__Task prompt__:
Please output all of the entries exactly and omit any images they hold.
.....
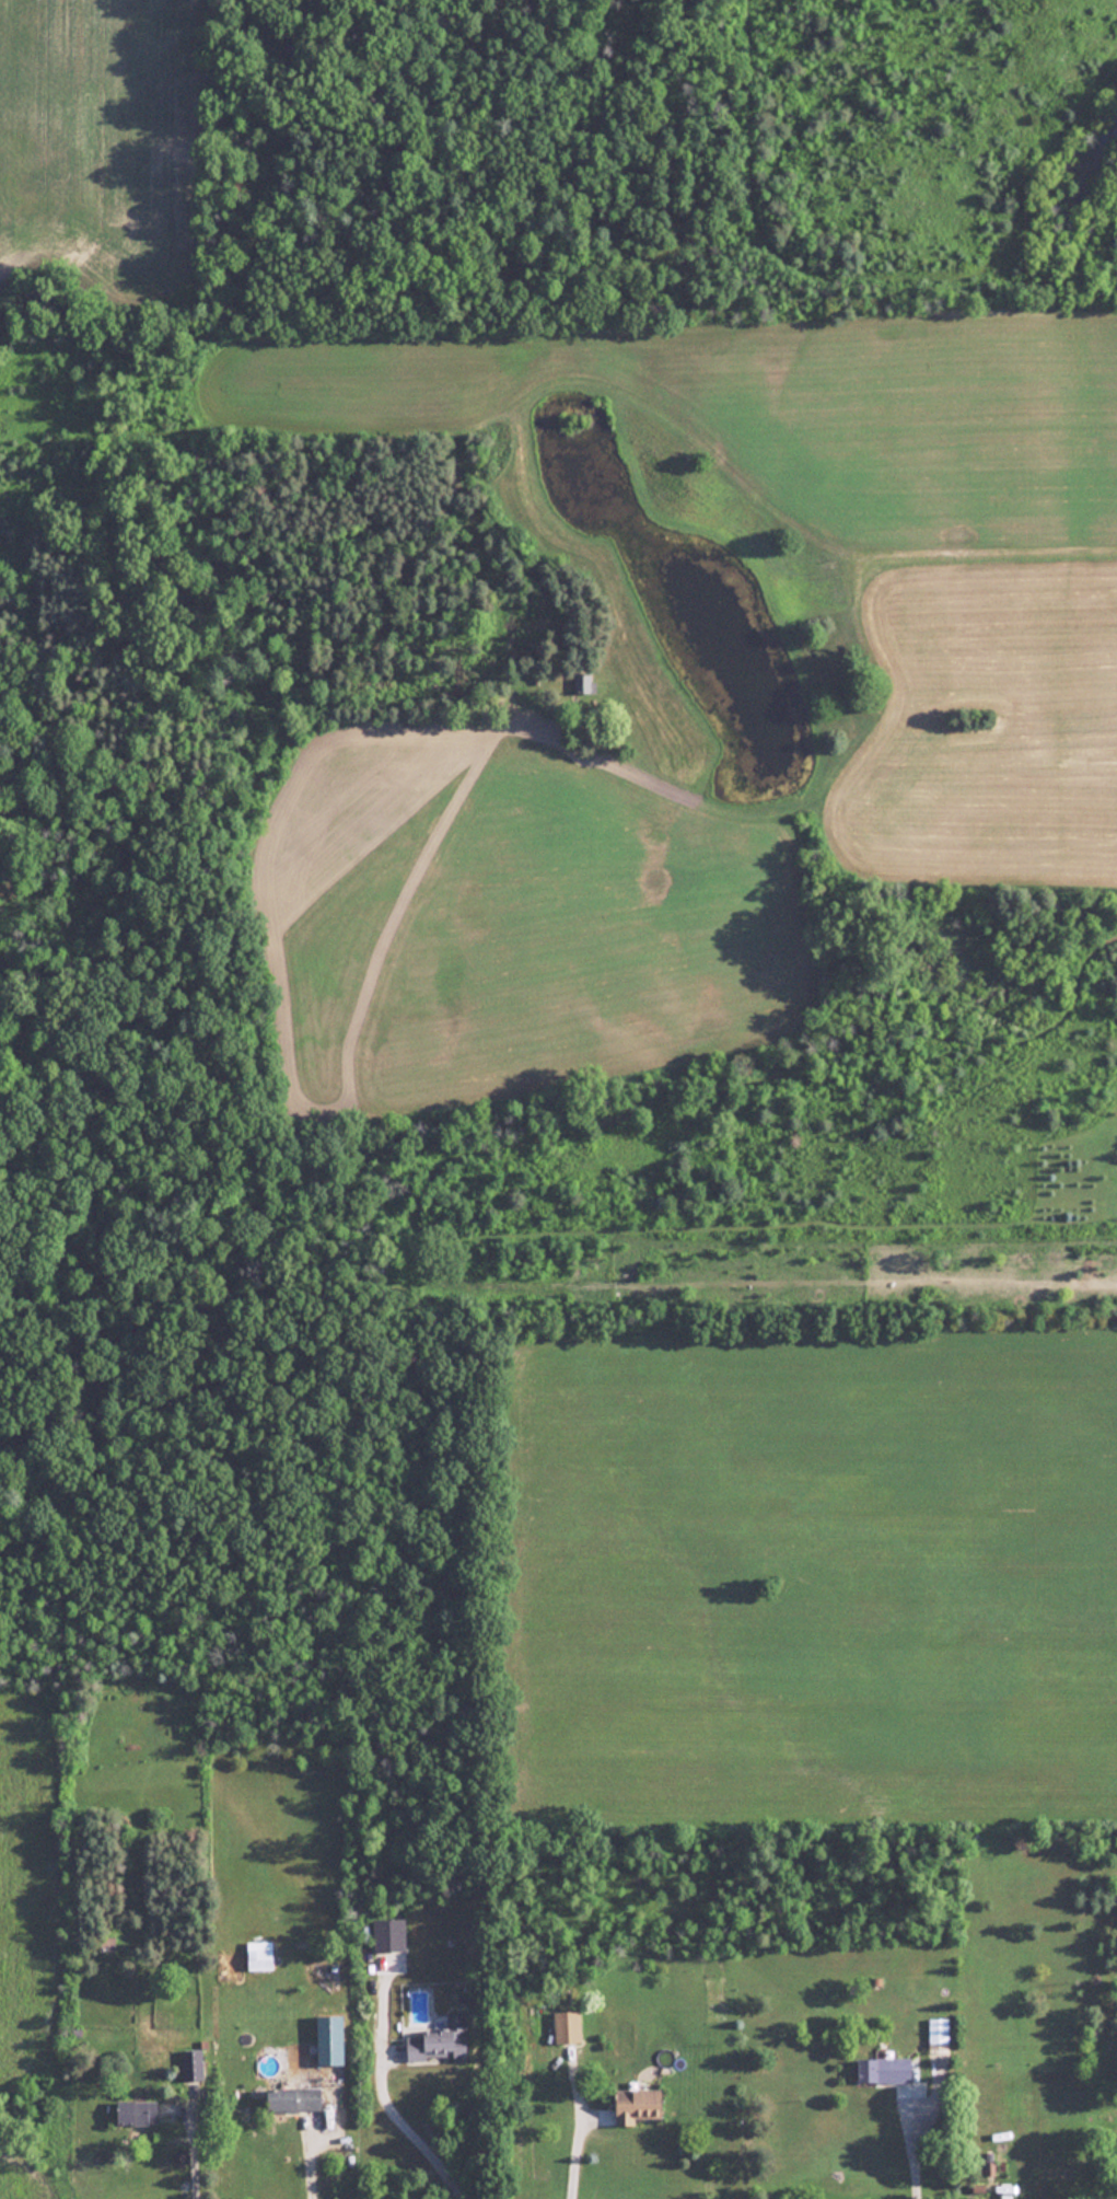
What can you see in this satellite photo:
building: (581, 683)
building: (386, 1935)
building: (257, 1955)
building: (565, 2027)
building: (936, 2035)
building: (328, 2040)
building: (438, 2041)
building: (190, 2064)
building: (882, 2070)
building: (291, 2099)
building: (634, 2105)
building: (134, 2112)
road: (406, 2128)
road: (909, 2147)
road: (573, 2159)
road: (190, 2160)
road: (310, 2167)

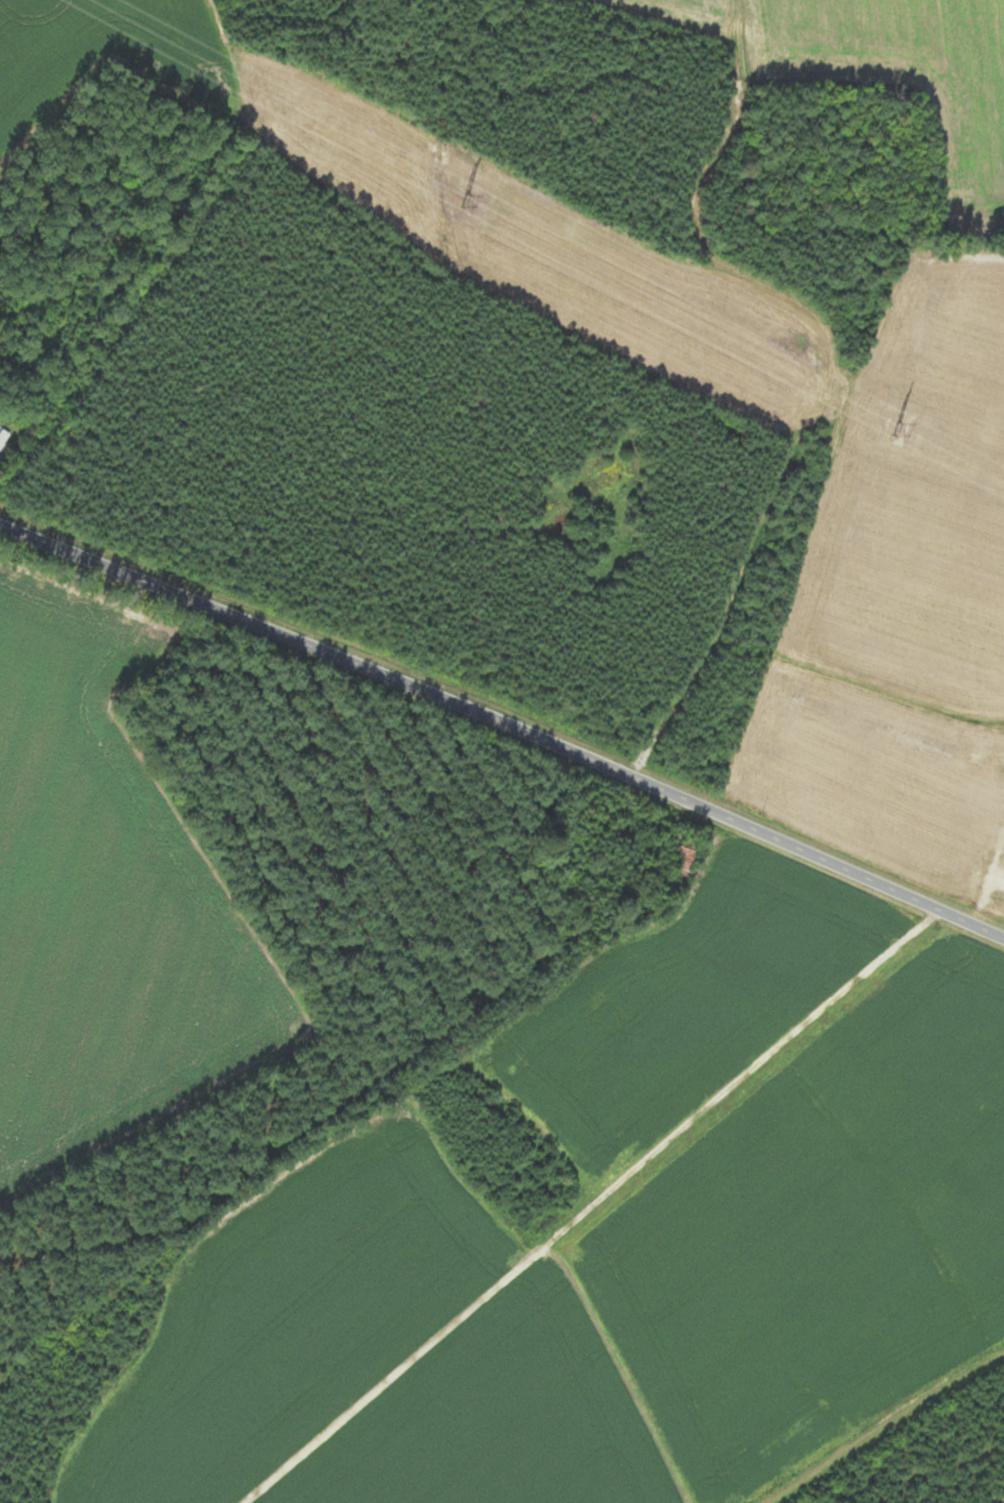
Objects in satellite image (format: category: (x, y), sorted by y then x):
power tower: (464, 201)
power tower: (894, 430)
building: (1, 436)
road: (505, 723)
building: (1001, 773)
building: (1001, 851)
building: (673, 853)
road: (602, 1214)

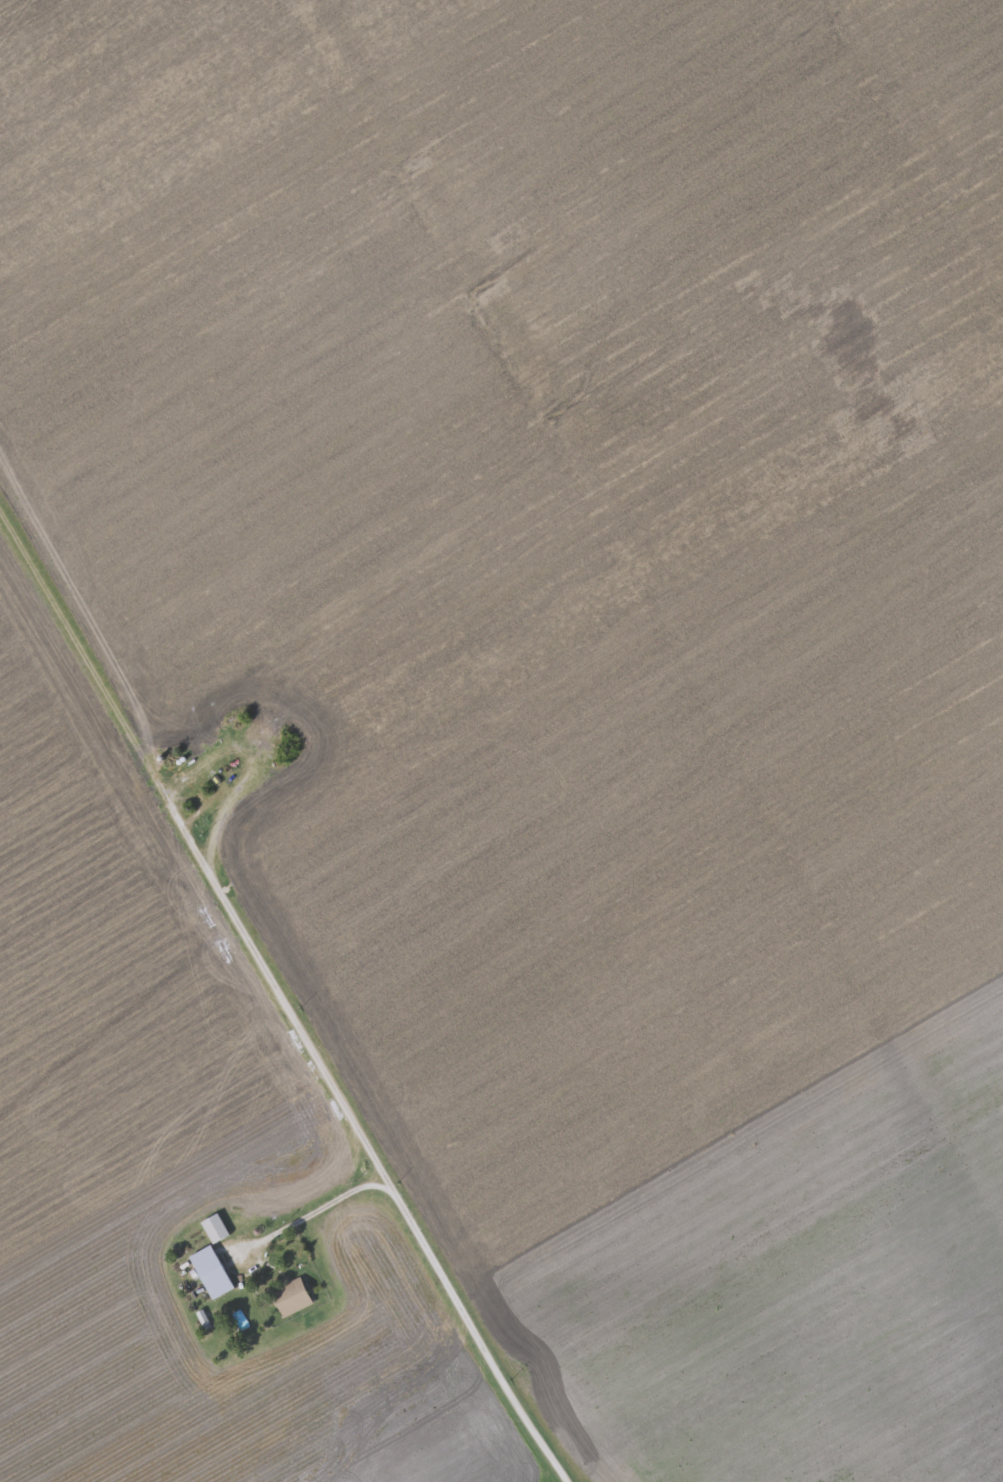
.....
__Solution to the exercise__:
What can you see in this satellite photo:
building: (581, 683)
building: (386, 1935)
building: (257, 1955)
building: (565, 2027)
building: (936, 2035)
building: (328, 2040)
building: (438, 2041)
building: (190, 2064)
building: (882, 2070)
building: (291, 2099)
building: (634, 2105)
building: (134, 2112)
road: (406, 2128)
road: (909, 2147)
road: (573, 2159)
road: (190, 2160)
road: (310, 2167)

Objects in satellite image (format: category: (x, y), sorted by y then x):
power tower: (464, 201)
power tower: (894, 430)
building: (1, 436)
road: (505, 723)
building: (1001, 773)
building: (1001, 851)
building: (673, 853)
road: (602, 1214)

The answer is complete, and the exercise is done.